## INFORMATION SHOWN

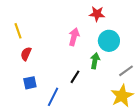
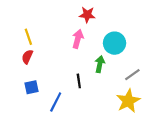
red star: (97, 14) -> (87, 15), moved
yellow line: (18, 31) -> (28, 37), moved
black line: (75, 77) -> (79, 81), turned -40

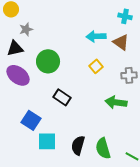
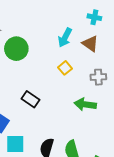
cyan arrow: (96, 36) -> (65, 37), turned -60
green circle: (48, 61) -> (16, 49), moved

## WHAT YOU WILL DO
An exact reprint of every record is required, with the pictures omitted.

## ANSWER SPACE
red star: (97, 14) -> (87, 15), moved
yellow line: (18, 31) -> (28, 37), moved
black line: (75, 77) -> (79, 81), turned -40

cyan arrow: (96, 36) -> (65, 37), turned -60
green circle: (48, 61) -> (16, 49), moved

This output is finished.